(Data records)
* * *
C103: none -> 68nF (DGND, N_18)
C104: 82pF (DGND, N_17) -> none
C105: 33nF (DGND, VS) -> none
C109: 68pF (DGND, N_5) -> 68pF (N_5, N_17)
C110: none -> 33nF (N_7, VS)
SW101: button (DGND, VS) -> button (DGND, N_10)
* * *
Would you write out all of the data exactly as given?

(Output)
C103: none -> 68nF (DGND, N_18)
C104: 82pF (DGND, N_17) -> none
C105: 33nF (DGND, VS) -> none
C109: 68pF (DGND, N_5) -> 68pF (N_5, N_17)
C110: none -> 33nF (N_7, VS)
SW101: button (DGND, VS) -> button (DGND, N_10)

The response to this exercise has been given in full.